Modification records
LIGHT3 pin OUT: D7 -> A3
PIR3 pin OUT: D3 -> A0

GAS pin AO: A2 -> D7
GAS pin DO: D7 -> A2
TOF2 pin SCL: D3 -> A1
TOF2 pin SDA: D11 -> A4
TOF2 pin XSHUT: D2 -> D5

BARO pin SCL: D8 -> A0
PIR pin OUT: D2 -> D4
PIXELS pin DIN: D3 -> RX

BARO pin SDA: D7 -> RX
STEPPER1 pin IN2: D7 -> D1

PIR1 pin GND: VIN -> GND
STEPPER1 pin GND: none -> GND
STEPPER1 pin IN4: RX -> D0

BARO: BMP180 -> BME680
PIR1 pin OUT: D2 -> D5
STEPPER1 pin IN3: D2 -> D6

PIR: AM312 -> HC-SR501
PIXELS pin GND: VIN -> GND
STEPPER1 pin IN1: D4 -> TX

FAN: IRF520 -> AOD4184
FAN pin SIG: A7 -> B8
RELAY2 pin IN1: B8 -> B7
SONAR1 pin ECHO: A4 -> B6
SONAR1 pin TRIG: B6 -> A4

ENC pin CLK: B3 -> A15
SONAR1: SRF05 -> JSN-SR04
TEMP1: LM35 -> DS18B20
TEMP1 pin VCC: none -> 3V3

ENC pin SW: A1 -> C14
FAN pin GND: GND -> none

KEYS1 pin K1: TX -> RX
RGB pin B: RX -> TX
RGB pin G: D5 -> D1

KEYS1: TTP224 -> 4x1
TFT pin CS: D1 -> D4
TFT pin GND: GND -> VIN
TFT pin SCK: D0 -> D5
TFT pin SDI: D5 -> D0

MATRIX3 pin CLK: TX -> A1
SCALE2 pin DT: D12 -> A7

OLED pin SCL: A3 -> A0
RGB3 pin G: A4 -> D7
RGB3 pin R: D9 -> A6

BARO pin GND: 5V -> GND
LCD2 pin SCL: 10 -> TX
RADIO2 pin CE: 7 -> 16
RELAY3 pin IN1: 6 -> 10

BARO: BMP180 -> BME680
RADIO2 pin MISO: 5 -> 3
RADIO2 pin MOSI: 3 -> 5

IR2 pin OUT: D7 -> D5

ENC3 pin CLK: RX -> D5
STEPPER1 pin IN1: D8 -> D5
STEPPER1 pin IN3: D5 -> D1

• _Work to be completed_: Your job is to print exactly the lines that run from the top of the entries through the line with "TEMP1 pin VCC: none -> 3V3", and no others.

• _Task response_:
LIGHT3 pin OUT: D7 -> A3
PIR3 pin OUT: D3 -> A0

GAS pin AO: A2 -> D7
GAS pin DO: D7 -> A2
TOF2 pin SCL: D3 -> A1
TOF2 pin SDA: D11 -> A4
TOF2 pin XSHUT: D2 -> D5

BARO pin SCL: D8 -> A0
PIR pin OUT: D2 -> D4
PIXELS pin DIN: D3 -> RX

BARO pin SDA: D7 -> RX
STEPPER1 pin IN2: D7 -> D1

PIR1 pin GND: VIN -> GND
STEPPER1 pin GND: none -> GND
STEPPER1 pin IN4: RX -> D0

BARO: BMP180 -> BME680
PIR1 pin OUT: D2 -> D5
STEPPER1 pin IN3: D2 -> D6

PIR: AM312 -> HC-SR501
PIXELS pin GND: VIN -> GND
STEPPER1 pin IN1: D4 -> TX

FAN: IRF520 -> AOD4184
FAN pin SIG: A7 -> B8
RELAY2 pin IN1: B8 -> B7
SONAR1 pin ECHO: A4 -> B6
SONAR1 pin TRIG: B6 -> A4

ENC pin CLK: B3 -> A15
SONAR1: SRF05 -> JSN-SR04
TEMP1: LM35 -> DS18B20
TEMP1 pin VCC: none -> 3V3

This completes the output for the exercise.